What to work on.
For the entries below, the result should be an exact transcription of the lines from the one with "C7: 68nF (AGND, RESET) -> 68nF (AGND, VLOAD)" up to and including the one with "R15: 22 (VLOAD, VS) -> 22 (IC5/GP0, VS)", and only those.

Task data.
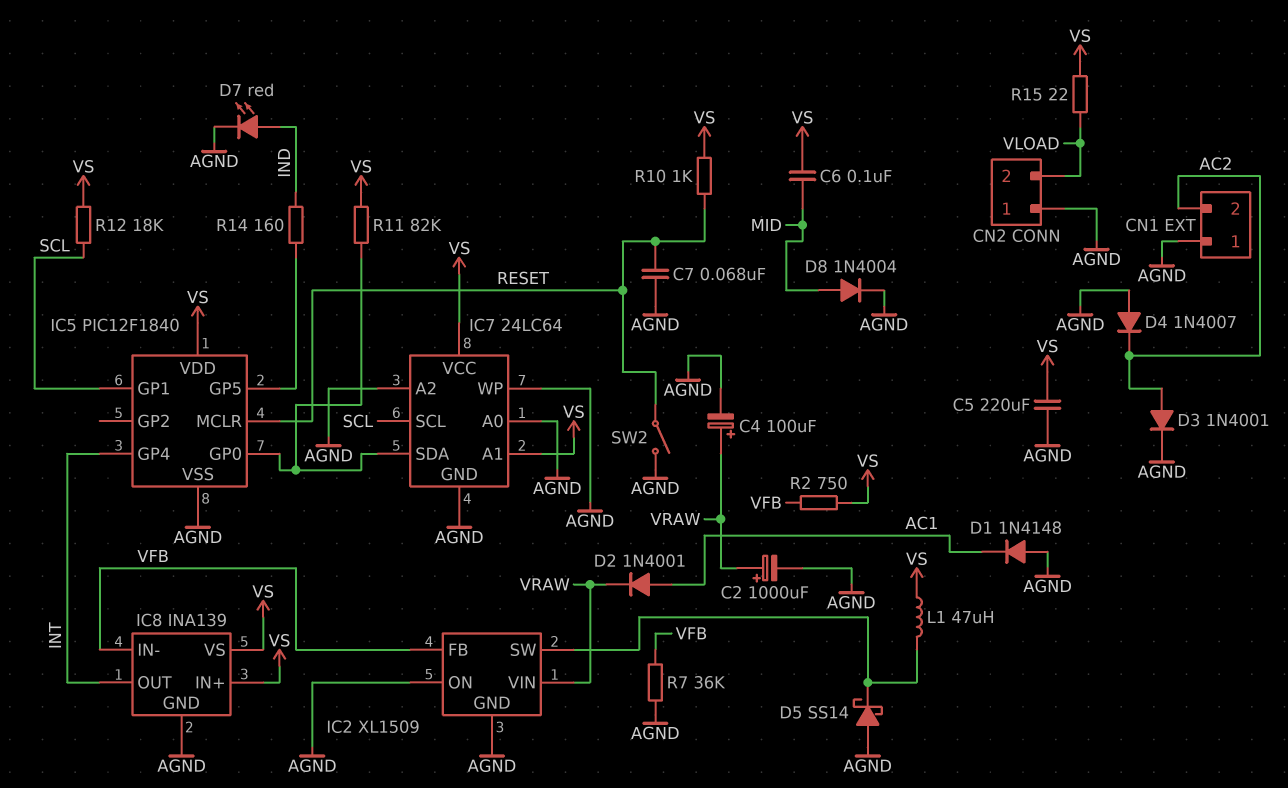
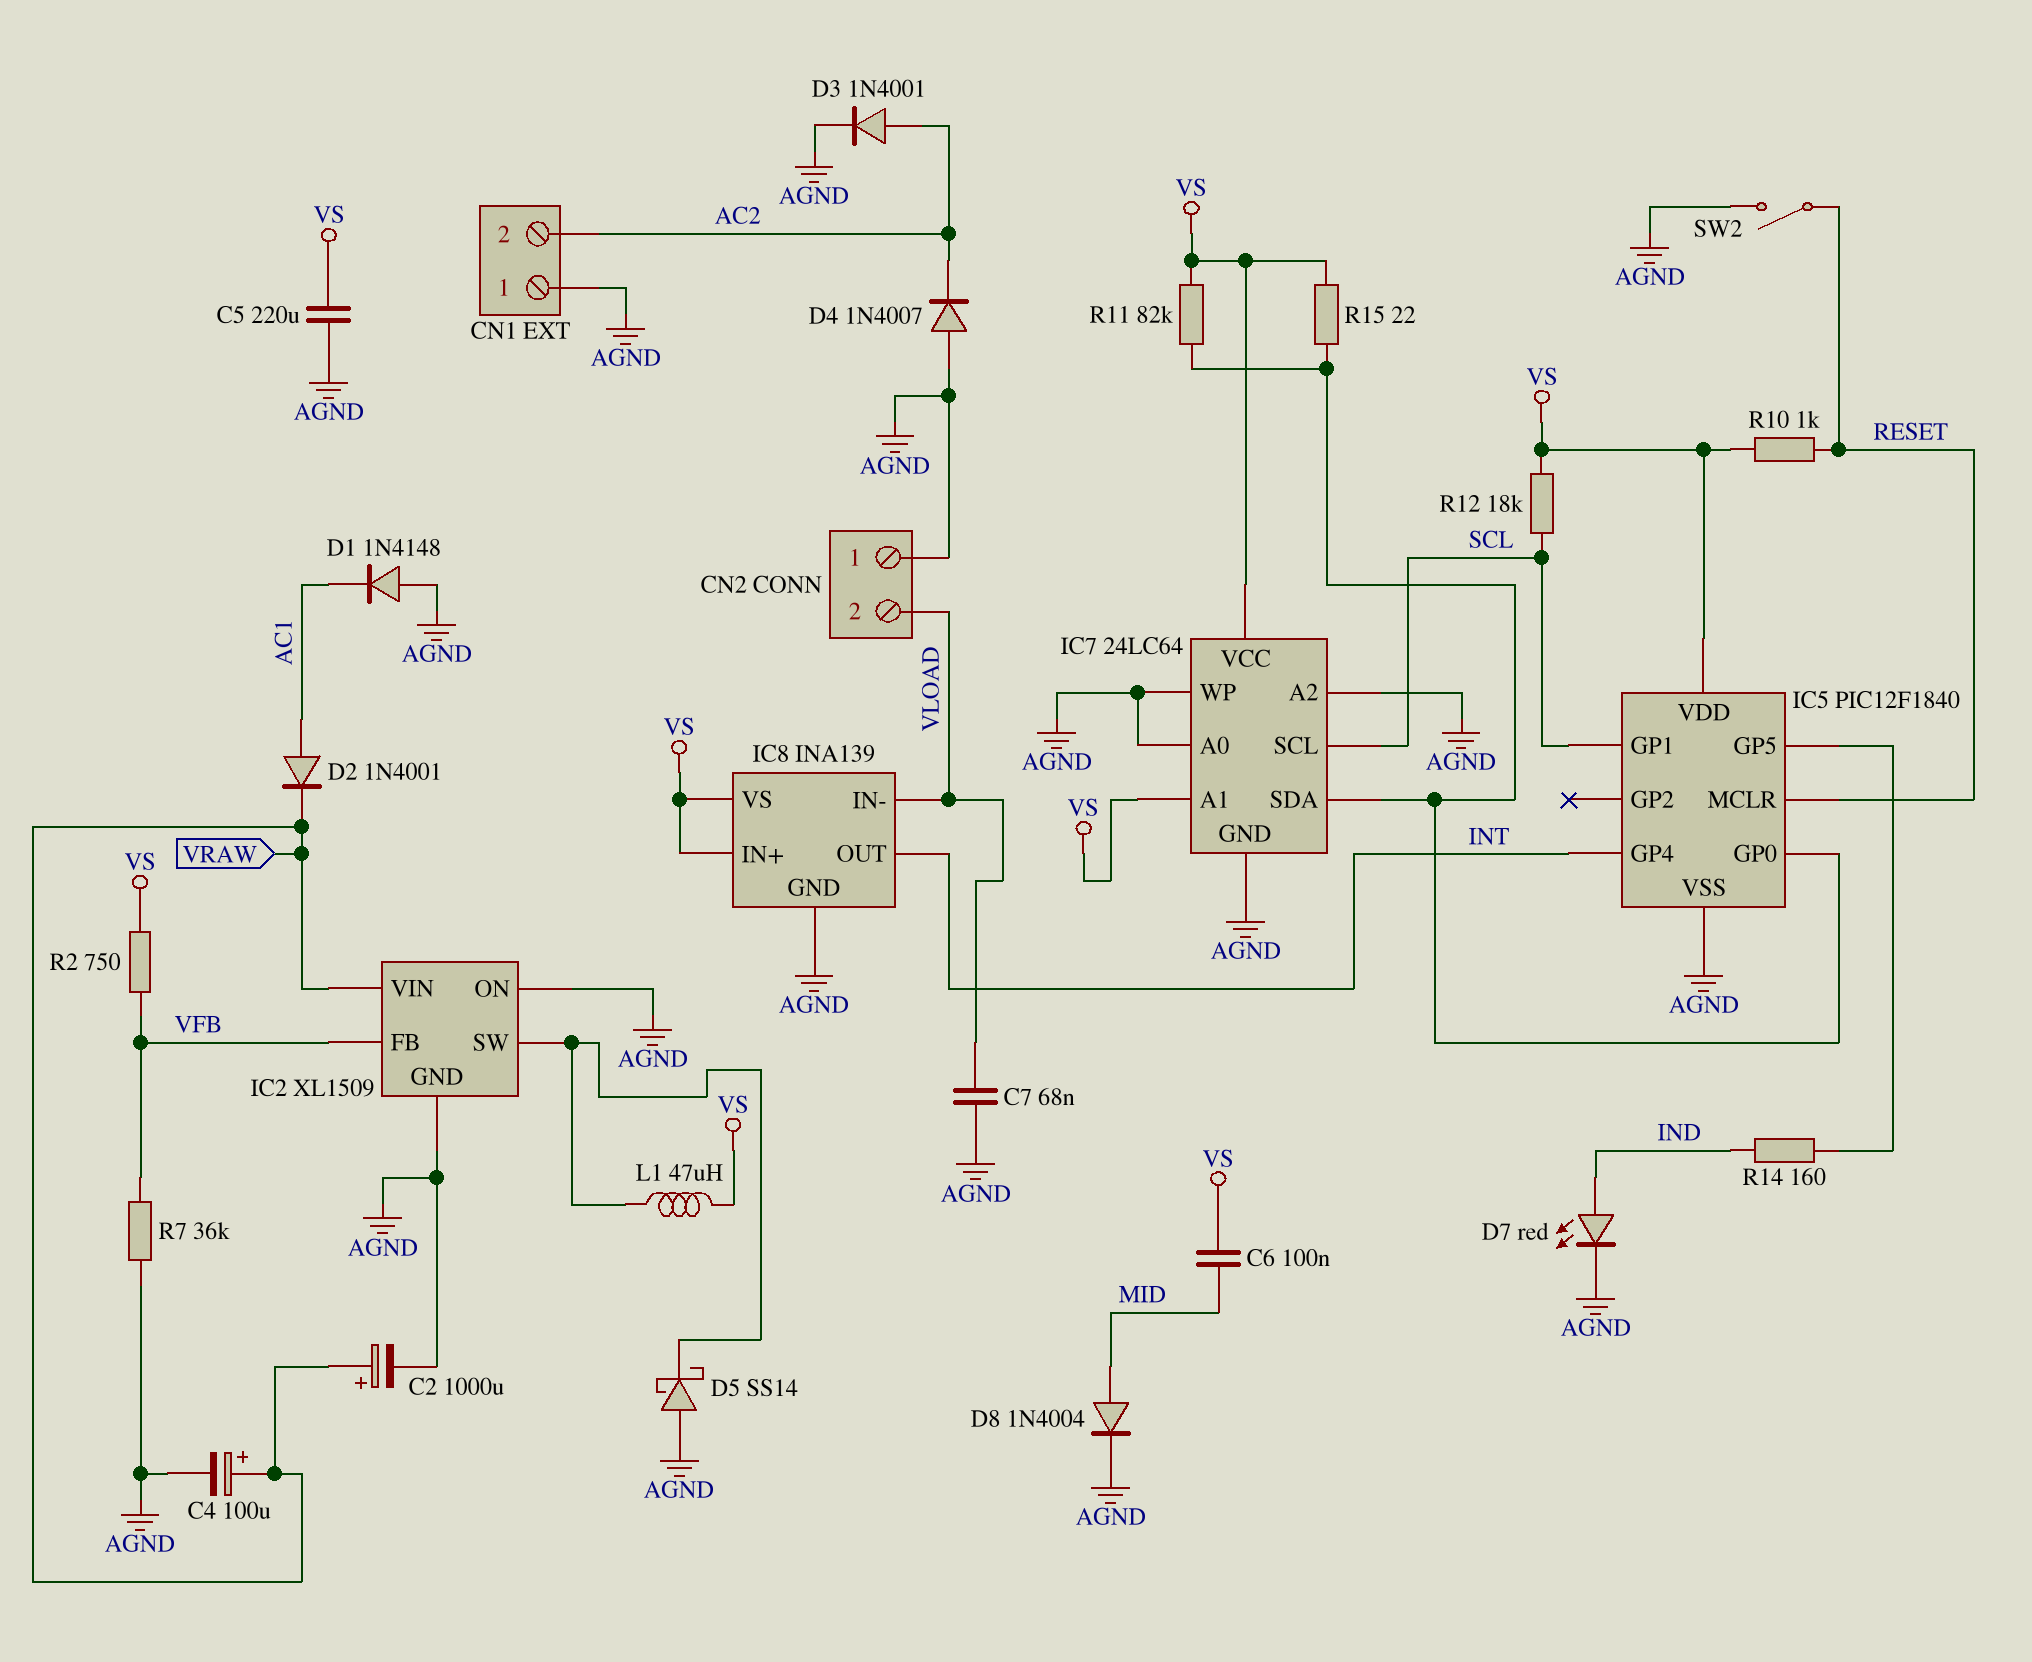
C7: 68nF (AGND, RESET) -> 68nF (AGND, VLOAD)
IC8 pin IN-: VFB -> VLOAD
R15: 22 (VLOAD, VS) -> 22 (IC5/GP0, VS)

---

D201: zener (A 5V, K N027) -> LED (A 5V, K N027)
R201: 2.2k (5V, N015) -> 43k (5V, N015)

Problem solution.
C7: 68nF (AGND, RESET) -> 68nF (AGND, VLOAD)
IC8 pin IN-: VFB -> VLOAD
R15: 22 (VLOAD, VS) -> 22 (IC5/GP0, VS)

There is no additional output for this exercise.